[Image comparison data]
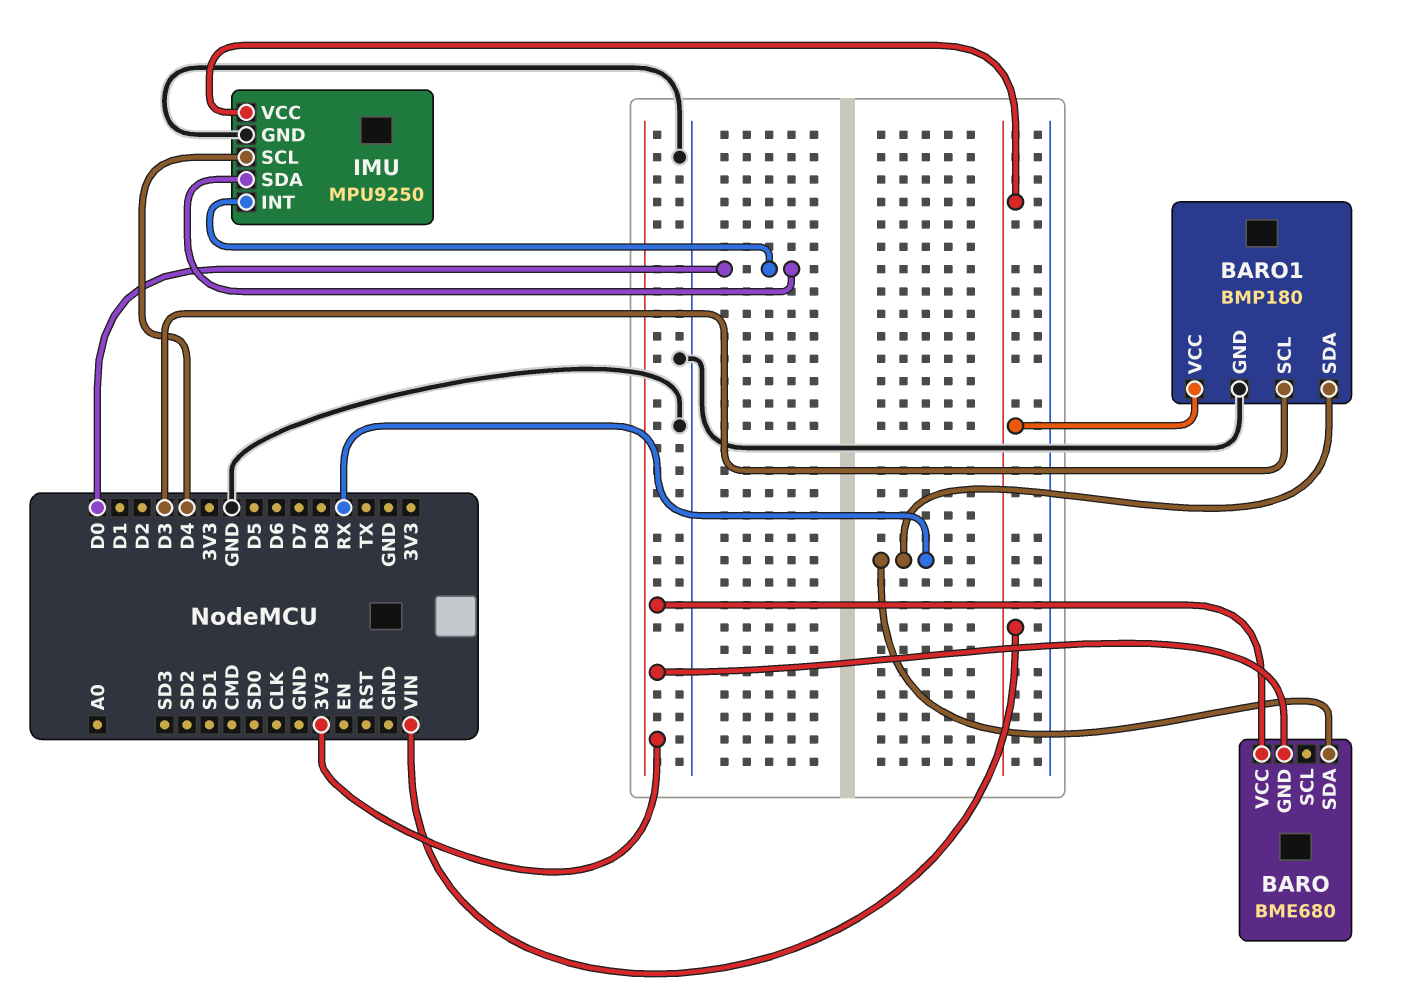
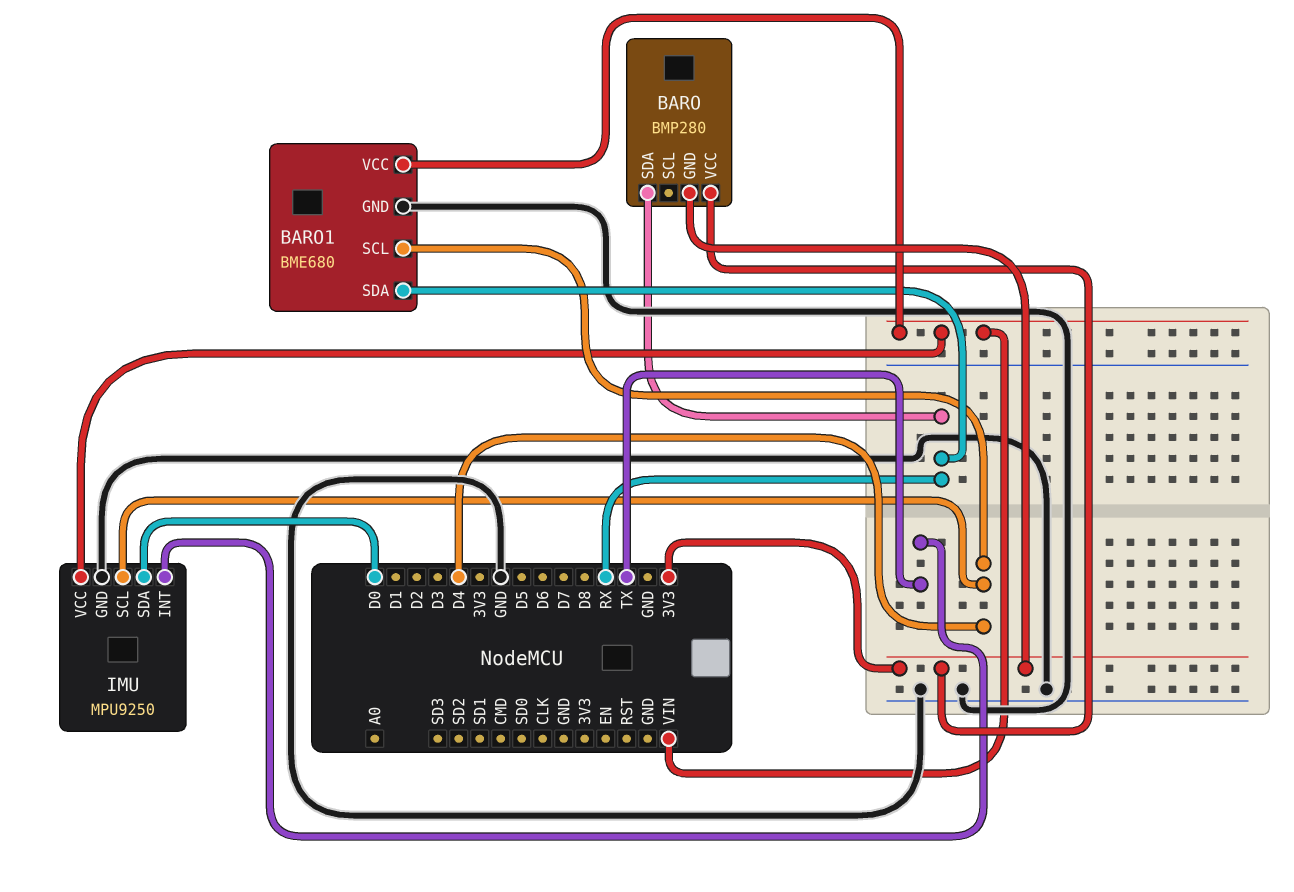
BARO: BME680 -> BMP280
BARO1: BMP180 -> BME680
BARO1 pin SCL: D3 -> D4
IMU pin INT: D0 -> TX

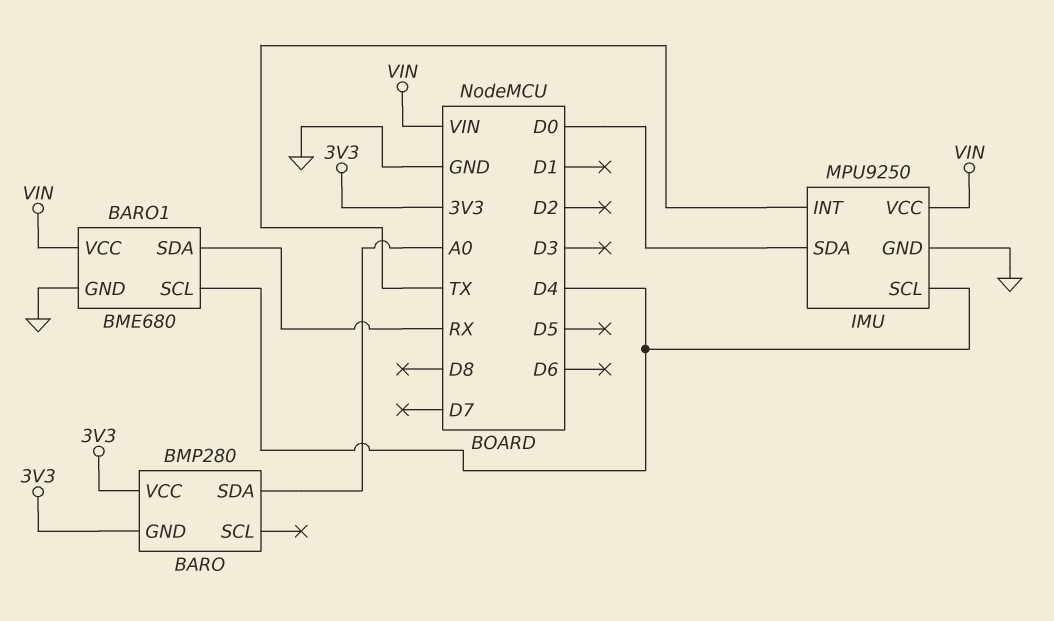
BARO pin SDA: RX -> A0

▶ [What needs to be done]
With the pictures left out, give again exactly the lines from the one that contains "BARO1: BMP180 -> BME680" through the final line of the data above.

▶ [Your response]
BARO1: BMP180 -> BME680
BARO1 pin SCL: D3 -> D4
IMU pin INT: D0 -> TX

BARO pin SDA: RX -> A0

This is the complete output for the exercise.